— Work instructions —
Whenever a line in the records below holds the string "brick", copy it out.
── Supplied entries ──
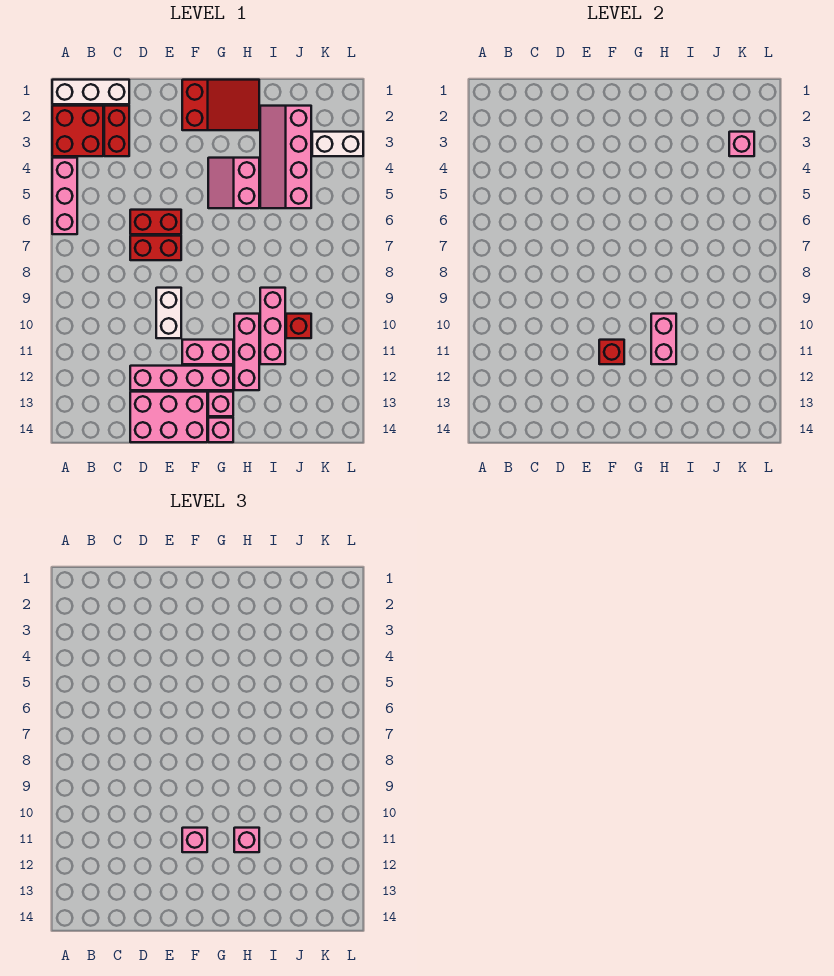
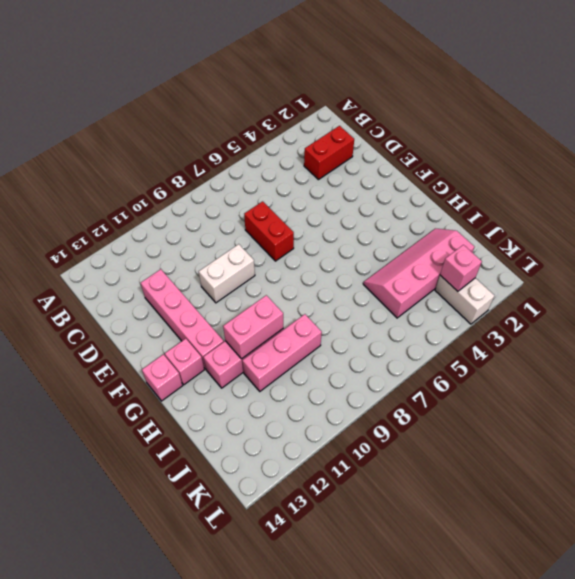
none -> white brick A1:C1 level 1
none -> red brick A2:B3 level 1
none -> pink brick A4:A6 level 1

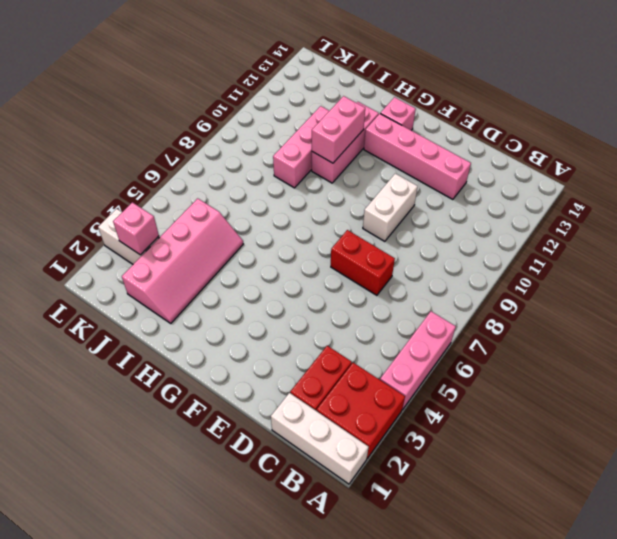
none -> red brick D6:E6 level 1
none -> pink brick D13:F14 level 1
none -> red slope F1:H2 level 1 top F

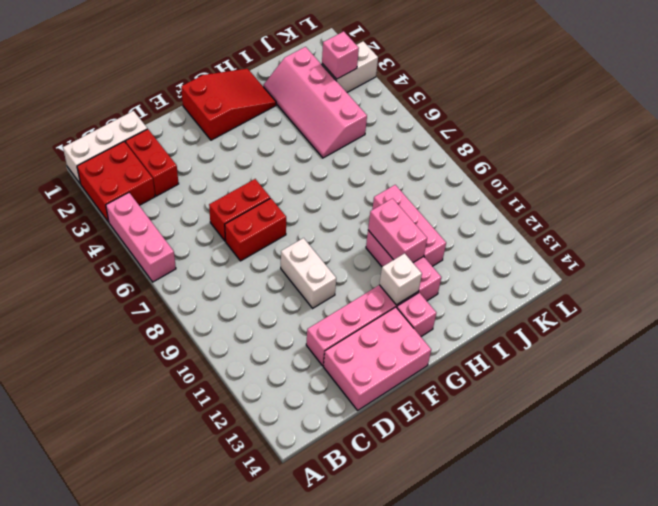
white brick G12 level 2 -> none
none -> pink brick F11:G11 level 1
none -> pink slope G4:H5 level 1 top H
none -> pink brick G14 level 1

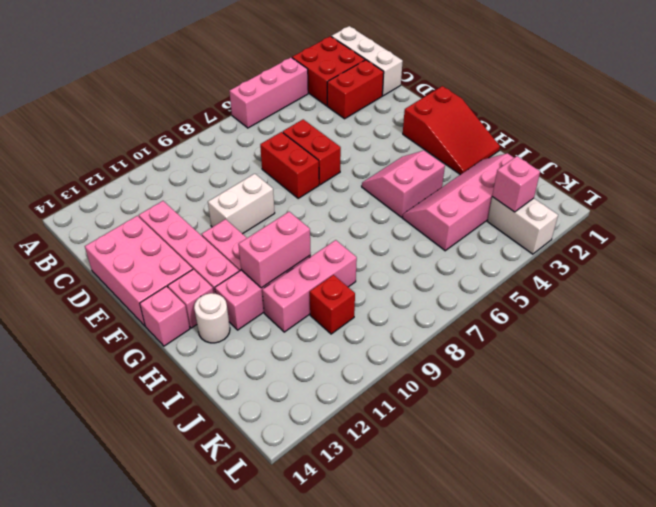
white round brick H13 level 1 -> none
none -> red brick F11 level 2
none -> pink brick F11 level 3
none -> pink brick H11 level 3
───
— Answer space —
none -> white brick A1:C1 level 1
none -> red brick A2:B3 level 1
none -> pink brick A4:A6 level 1
none -> red brick D6:E6 level 1
none -> pink brick D13:F14 level 1
white brick G12 level 2 -> none
none -> pink brick F11:G11 level 1
none -> pink brick G14 level 1
white round brick H13 level 1 -> none
none -> red brick F11 level 2
none -> pink brick F11 level 3
none -> pink brick H11 level 3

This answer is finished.